What the task requires
All of the data should be copied exactly, with the pictures left out.

╭──

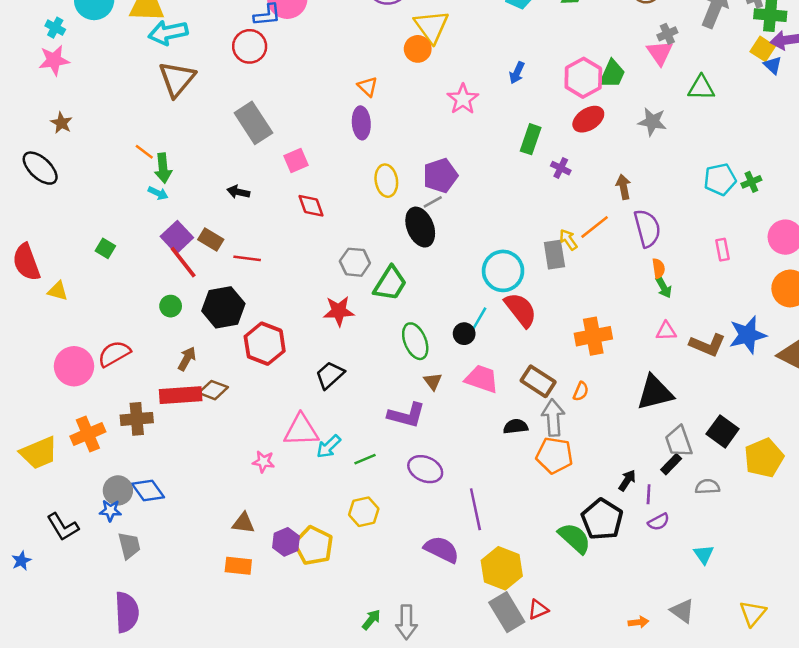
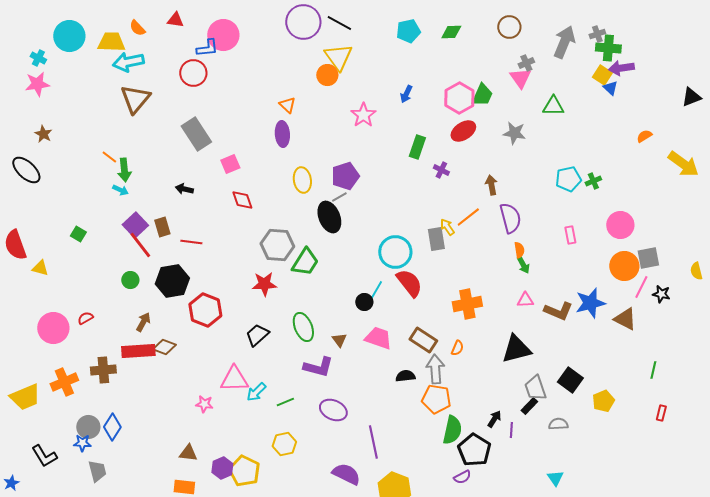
brown rectangle: (211, 240) -> (162, 227), turned 42
gray hexagon: (355, 262) -> (277, 245), size x1.4
green ellipse: (415, 341) -> (303, 327), moved
red semicircle: (114, 354) -> (85, 318), size x0.6
yellow pentagon: (764, 458) -> (603, 401), size x0.7
blue diamond: (148, 490) -> (112, 427), turned 68
purple semicircle: (659, 522) -> (462, 477), moved
green semicircle: (575, 538) -> (452, 430), moved, turned 60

╰──

Response to this task
brown rectangle: (211, 240) -> (162, 227), turned 42
gray hexagon: (355, 262) -> (277, 245), size x1.4
green ellipse: (415, 341) -> (303, 327), moved
red semicircle: (114, 354) -> (85, 318), size x0.6
yellow pentagon: (764, 458) -> (603, 401), size x0.7
blue diamond: (148, 490) -> (112, 427), turned 68
purple semicircle: (659, 522) -> (462, 477), moved
green semicircle: (575, 538) -> (452, 430), moved, turned 60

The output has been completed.